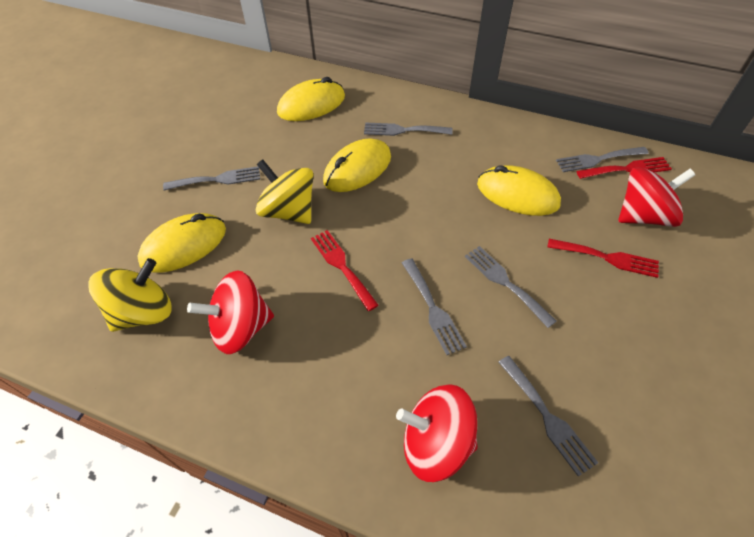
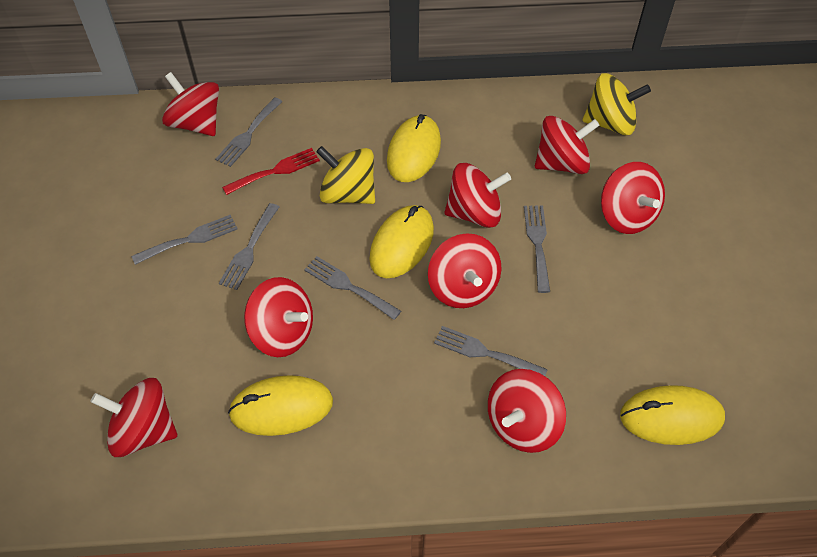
red fork: [311,230,379,311] [547,239,659,278] [577,157,672,179] = 3 -> [222,148,320,195] = 1
red spinning top: [187,270,274,354] [396,384,478,482] [618,167,695,227] = 3 -> [90,378,177,457] [162,72,219,136] [244,277,313,357] [428,233,502,308] [444,163,511,228] [488,369,566,453] [535,116,600,174] [601,162,665,234] = 8

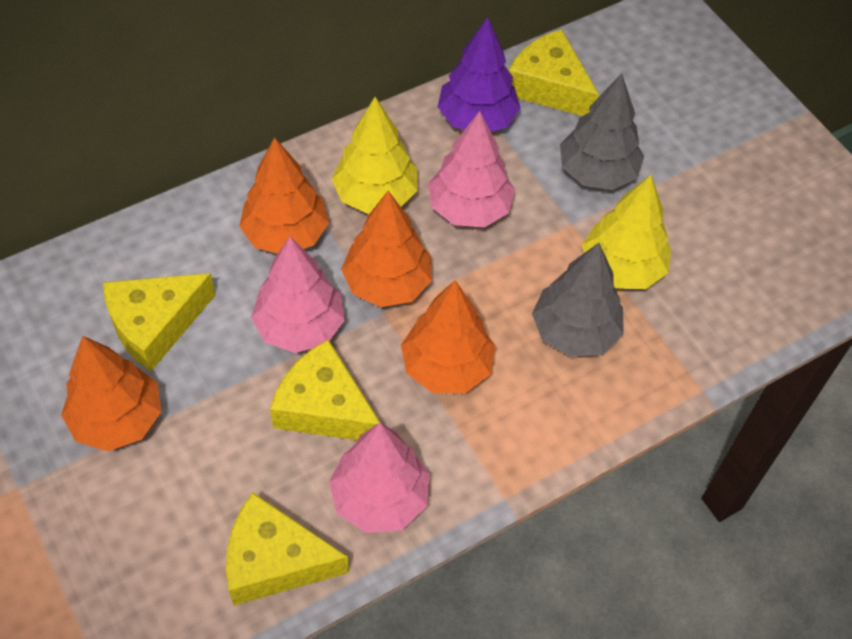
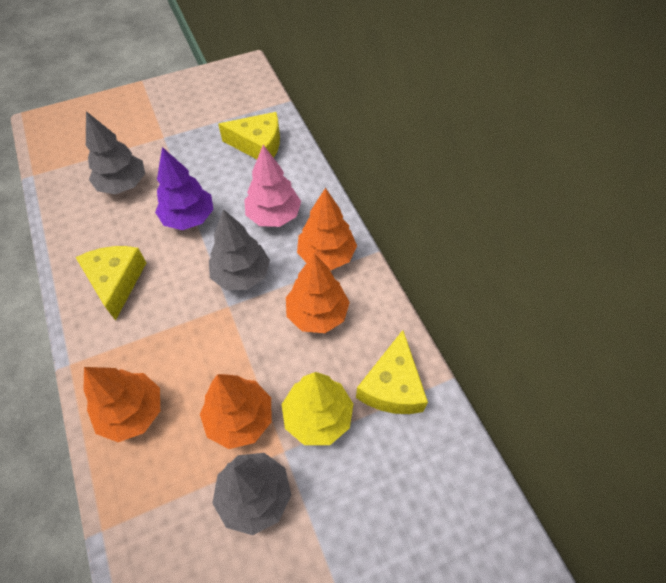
grey tree: [532,243,624,357] [560,73,644,190] = 2 -> [86,111,145,194] [209,209,270,290] [212,453,291,535] = 3
pink tree: [251,237,345,353] [329,423,430,533] [428,111,515,227] = 3 -> [244,145,301,227] = 1
yellow cheese: [103,273,215,371] [226,492,349,605] [270,340,380,440] [508,29,599,116] = 4 -> [76,246,146,321] [218,112,280,159] [356,330,428,414] = 3
yellow tree: [332,97,418,214] [582,175,671,289] = 2 -> [282,372,353,445] = 1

□ □ □ □ □ □ □

• [Task directions]
When you reach a picture in the records above, pass over it and transcribe the rest exactly.

• [Answer to this task]
red fork: [311,230,379,311] [547,239,659,278] [577,157,672,179] = 3 -> [222,148,320,195] = 1
red spinning top: [187,270,274,354] [396,384,478,482] [618,167,695,227] = 3 -> [90,378,177,457] [162,72,219,136] [244,277,313,357] [428,233,502,308] [444,163,511,228] [488,369,566,453] [535,116,600,174] [601,162,665,234] = 8

grey tree: [532,243,624,357] [560,73,644,190] = 2 -> [86,111,145,194] [209,209,270,290] [212,453,291,535] = 3
pink tree: [251,237,345,353] [329,423,430,533] [428,111,515,227] = 3 -> [244,145,301,227] = 1
yellow cheese: [103,273,215,371] [226,492,349,605] [270,340,380,440] [508,29,599,116] = 4 -> [76,246,146,321] [218,112,280,159] [356,330,428,414] = 3
yellow tree: [332,97,418,214] [582,175,671,289] = 2 -> [282,372,353,445] = 1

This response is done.